Listed entries:
Segment Open

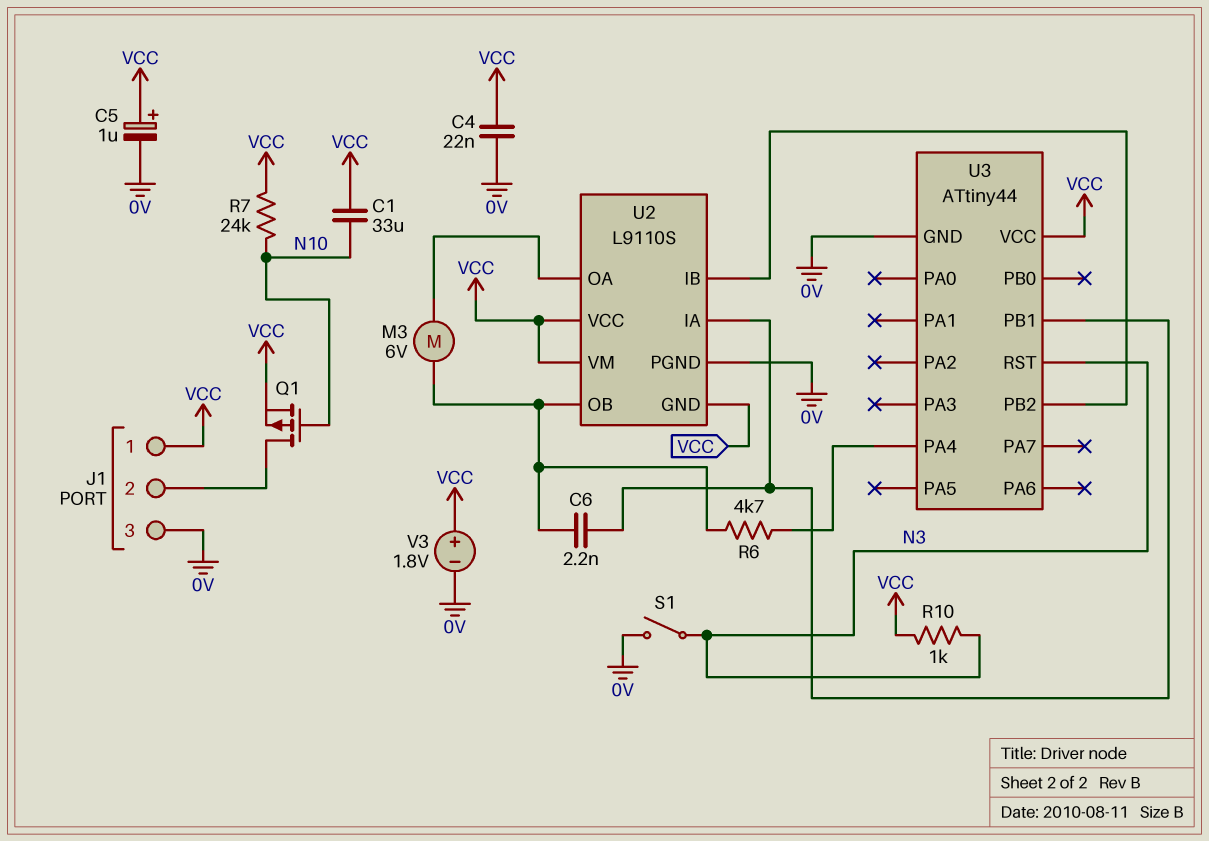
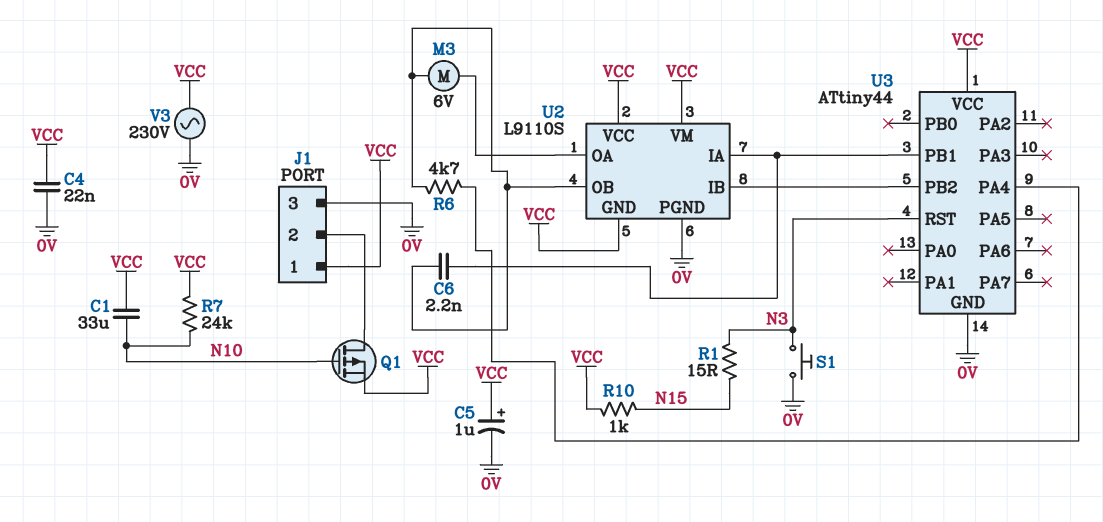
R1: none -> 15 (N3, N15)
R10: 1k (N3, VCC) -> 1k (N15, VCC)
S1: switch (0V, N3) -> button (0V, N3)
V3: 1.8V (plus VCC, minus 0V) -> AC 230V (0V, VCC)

Segment Closed
Segment Open

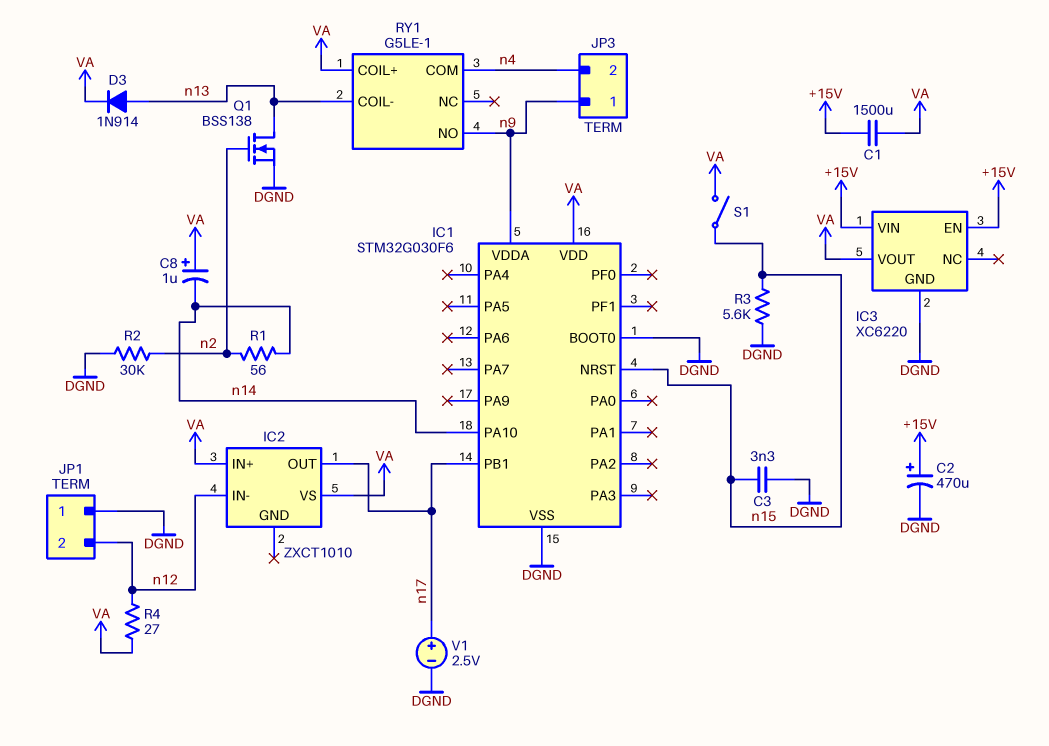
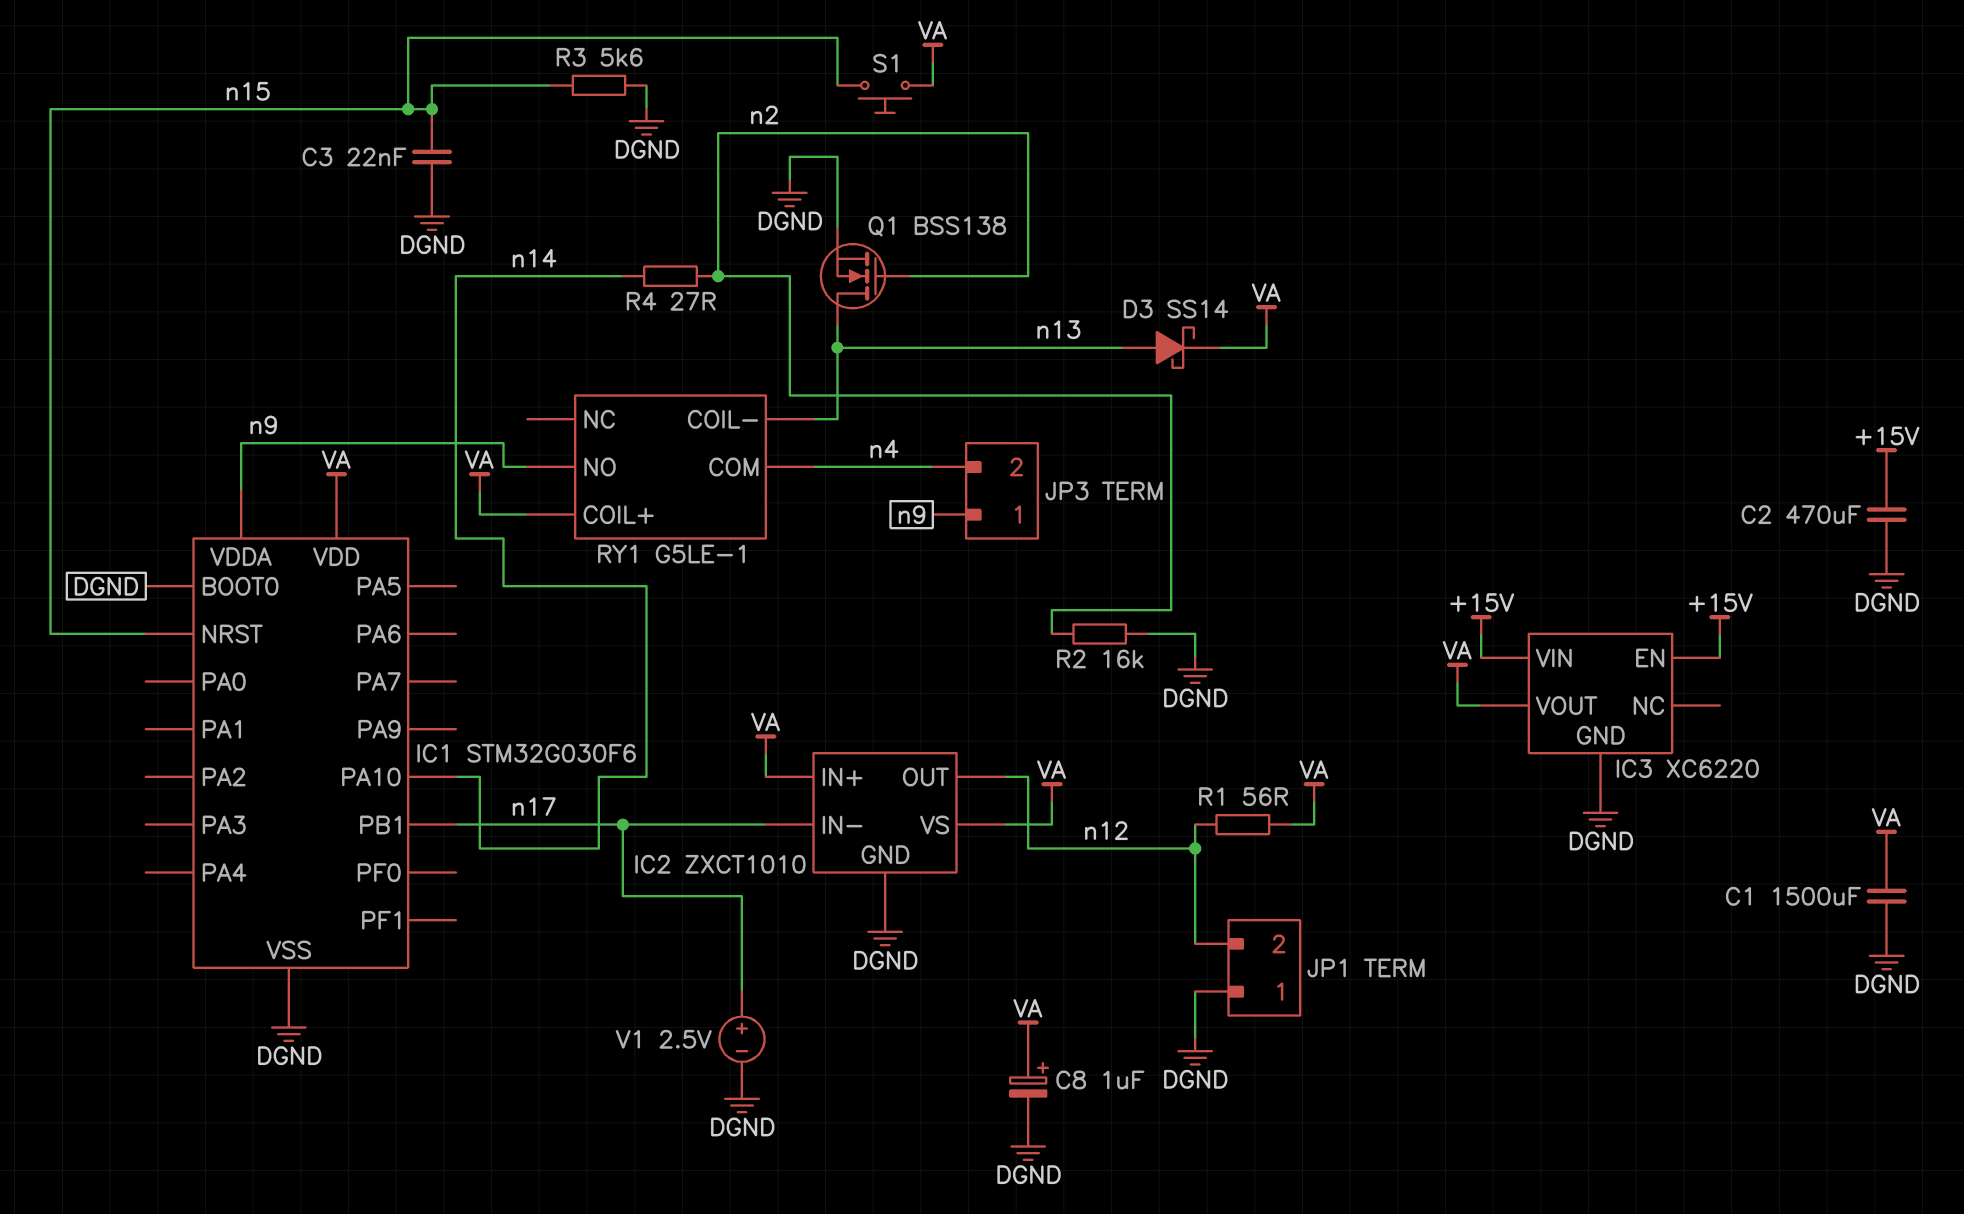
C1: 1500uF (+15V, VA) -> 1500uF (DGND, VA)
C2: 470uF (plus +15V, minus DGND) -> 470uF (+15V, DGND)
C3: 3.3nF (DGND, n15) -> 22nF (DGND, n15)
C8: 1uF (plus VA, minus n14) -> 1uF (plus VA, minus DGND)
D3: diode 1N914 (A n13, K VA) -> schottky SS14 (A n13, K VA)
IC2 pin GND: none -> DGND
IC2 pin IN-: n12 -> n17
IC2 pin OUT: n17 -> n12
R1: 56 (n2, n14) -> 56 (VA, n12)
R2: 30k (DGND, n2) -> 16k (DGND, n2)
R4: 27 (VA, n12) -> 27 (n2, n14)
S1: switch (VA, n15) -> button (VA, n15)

Segment Closed

The answer must be every line of the records that holds the string "switch".

Answer section:
S1: switch (0V, N3) -> button (0V, N3)
S1: switch (VA, n15) -> button (VA, n15)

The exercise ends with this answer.